Start of RECORDS SHOWN
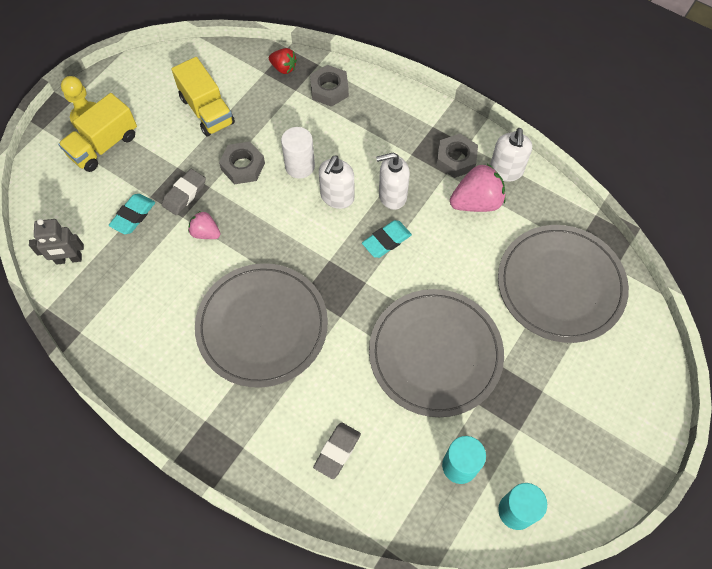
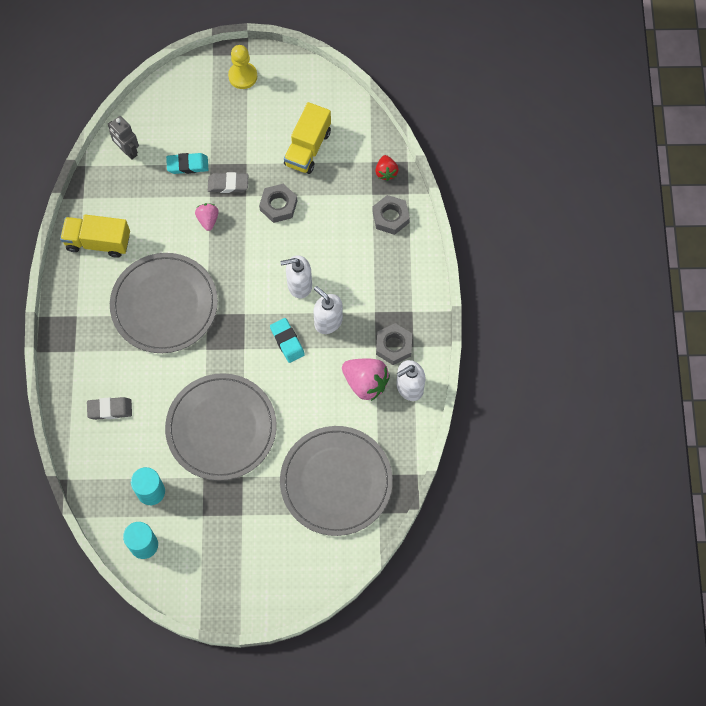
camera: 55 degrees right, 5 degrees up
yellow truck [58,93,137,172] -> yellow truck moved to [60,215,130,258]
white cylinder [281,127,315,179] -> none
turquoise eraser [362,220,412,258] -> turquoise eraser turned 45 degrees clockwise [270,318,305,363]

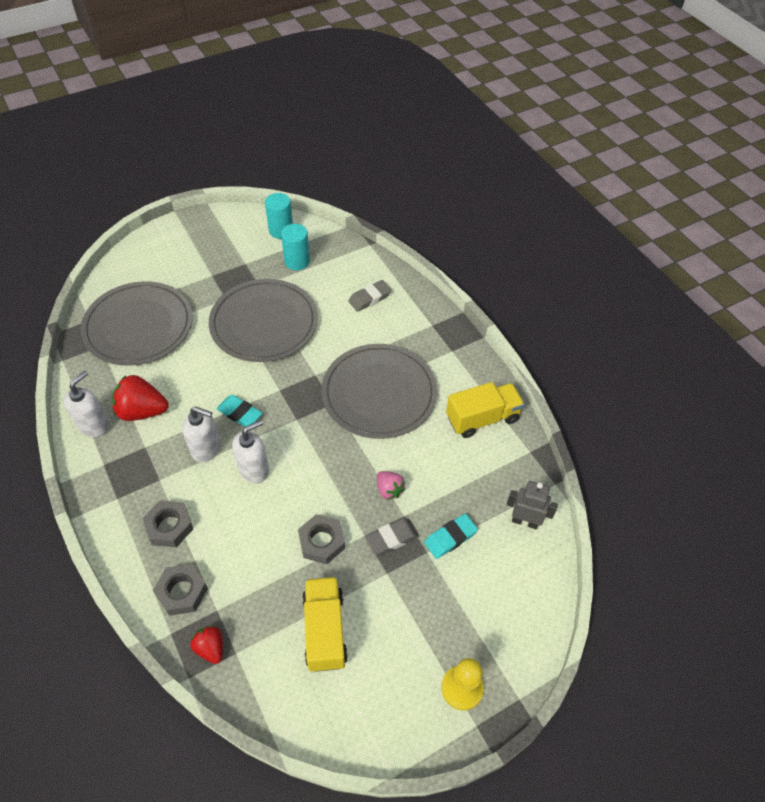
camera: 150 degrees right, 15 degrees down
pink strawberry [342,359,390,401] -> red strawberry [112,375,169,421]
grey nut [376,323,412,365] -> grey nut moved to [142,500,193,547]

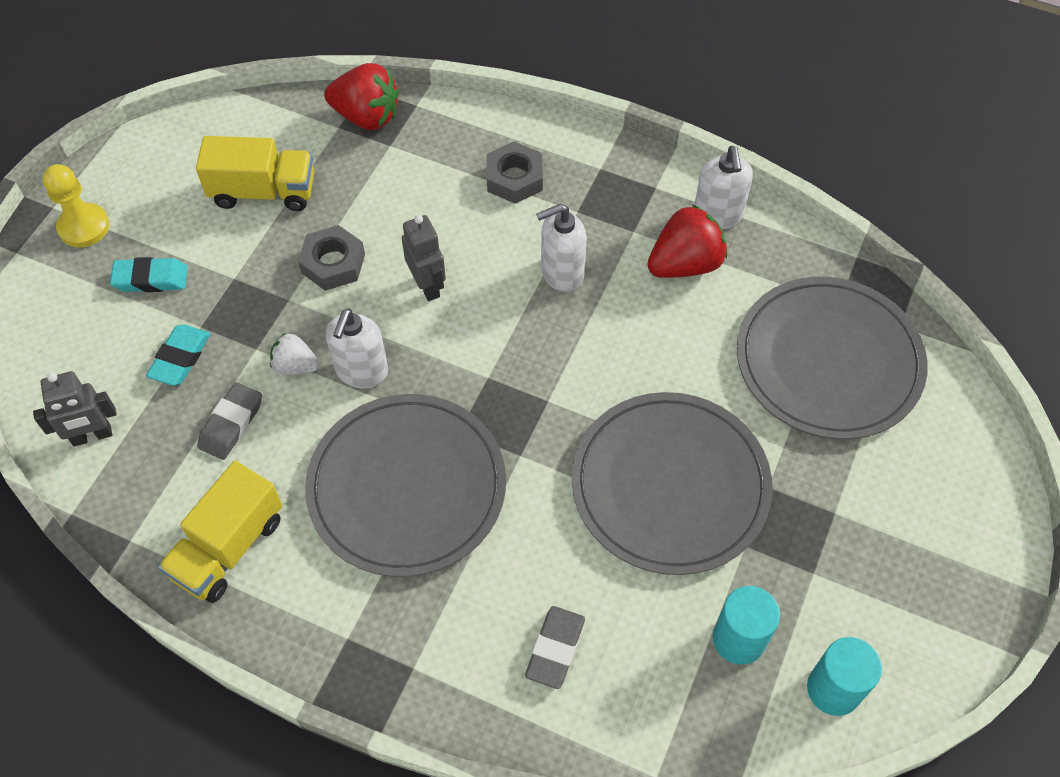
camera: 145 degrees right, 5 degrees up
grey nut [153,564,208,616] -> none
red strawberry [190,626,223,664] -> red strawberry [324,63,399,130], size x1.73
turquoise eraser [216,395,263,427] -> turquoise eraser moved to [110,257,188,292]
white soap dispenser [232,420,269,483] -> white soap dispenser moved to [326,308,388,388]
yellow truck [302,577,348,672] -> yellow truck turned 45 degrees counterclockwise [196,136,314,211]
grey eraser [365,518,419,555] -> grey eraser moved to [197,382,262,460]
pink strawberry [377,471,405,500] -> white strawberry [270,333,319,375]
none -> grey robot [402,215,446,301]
End of RECORDS SHOWN
Start of RECORDS SHOWN
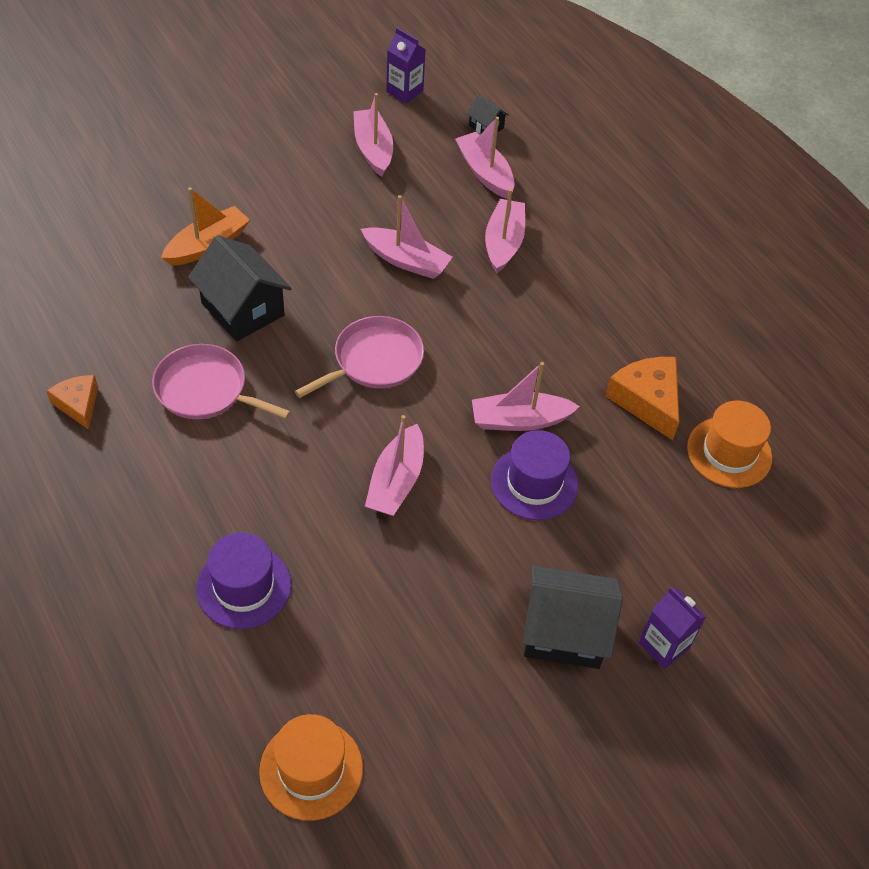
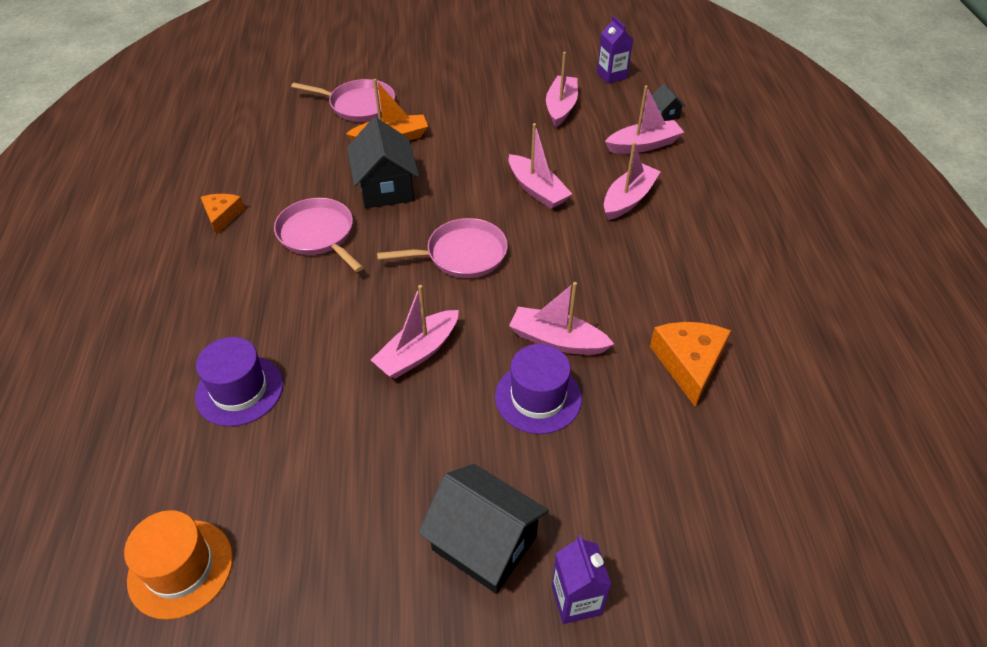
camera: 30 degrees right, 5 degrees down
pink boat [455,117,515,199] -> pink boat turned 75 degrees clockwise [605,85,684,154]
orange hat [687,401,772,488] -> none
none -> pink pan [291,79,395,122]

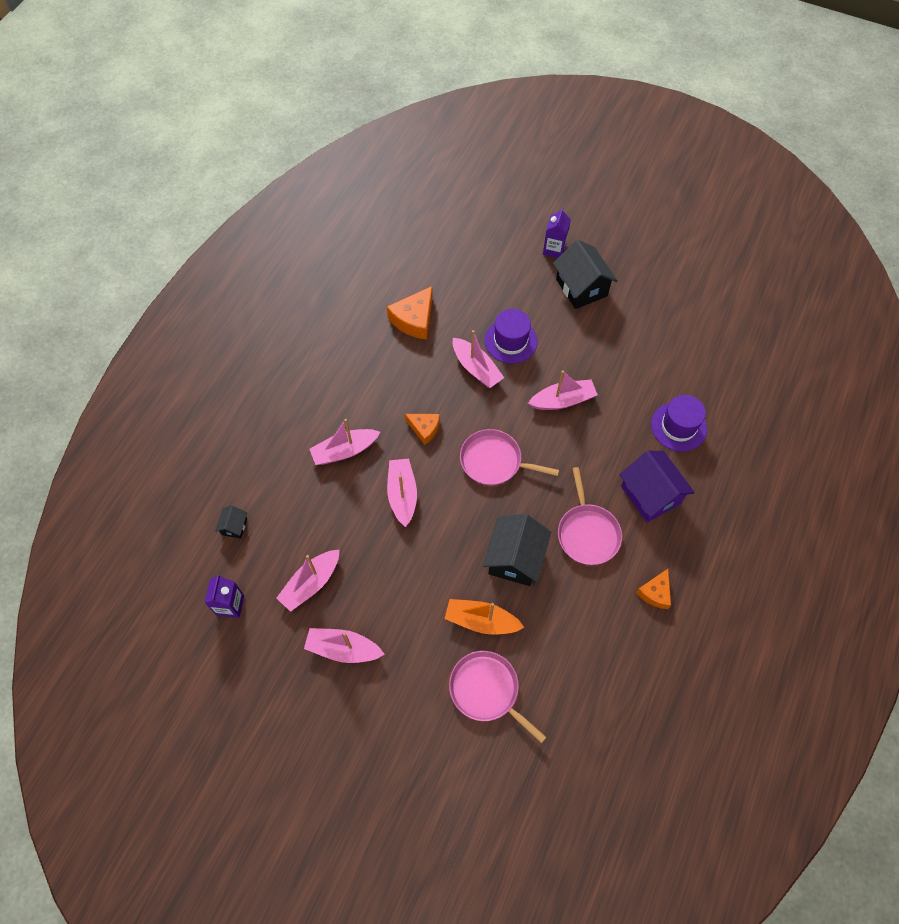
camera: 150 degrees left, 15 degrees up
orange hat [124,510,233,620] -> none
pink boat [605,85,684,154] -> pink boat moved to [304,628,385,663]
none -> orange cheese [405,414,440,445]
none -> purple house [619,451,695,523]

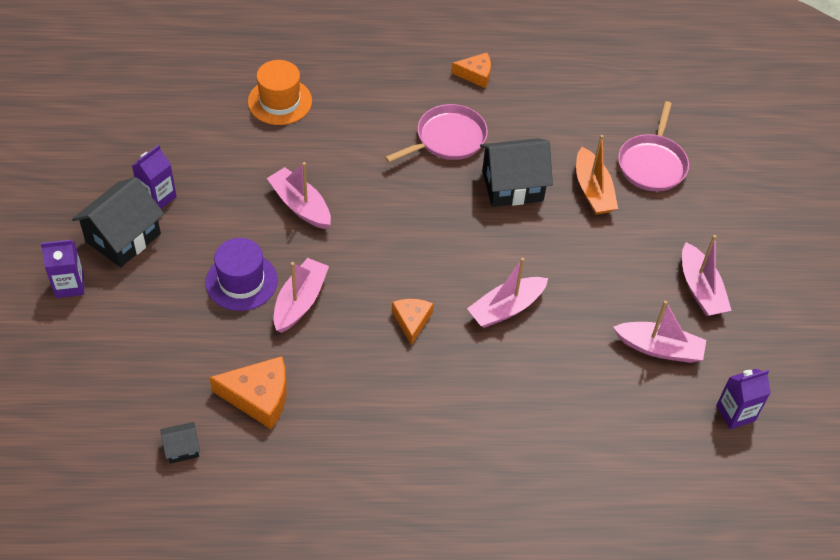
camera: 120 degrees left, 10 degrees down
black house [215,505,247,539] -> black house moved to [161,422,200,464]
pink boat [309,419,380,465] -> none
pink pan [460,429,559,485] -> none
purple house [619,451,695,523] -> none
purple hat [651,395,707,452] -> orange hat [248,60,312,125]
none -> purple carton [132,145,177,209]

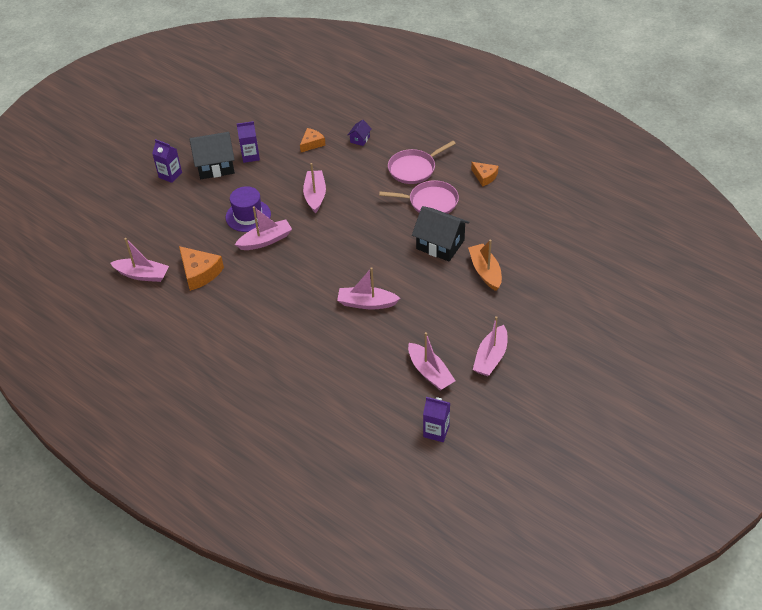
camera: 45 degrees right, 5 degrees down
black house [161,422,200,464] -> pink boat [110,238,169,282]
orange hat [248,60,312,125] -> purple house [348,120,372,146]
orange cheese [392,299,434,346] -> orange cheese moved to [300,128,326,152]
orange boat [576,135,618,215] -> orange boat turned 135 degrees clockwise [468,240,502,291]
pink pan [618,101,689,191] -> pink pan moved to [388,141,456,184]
End of RECORDS SHOWN
[WORK REQUEST]
Now copy each line of the entries that mentions "none".

[ANSWER TO THE PROBLEM]
white cylinder [281,127,315,179] -> none
grey nut [153,564,208,616] -> none
none -> grey robot [402,215,446,301]
orange hat [687,401,772,488] -> none
none -> pink pan [291,79,395,122]
orange hat [124,510,233,620] -> none
none -> orange cheese [405,414,440,445]
none -> purple house [619,451,695,523]
pink boat [309,419,380,465] -> none
pink pan [460,429,559,485] -> none
purple house [619,451,695,523] -> none
none -> purple carton [132,145,177,209]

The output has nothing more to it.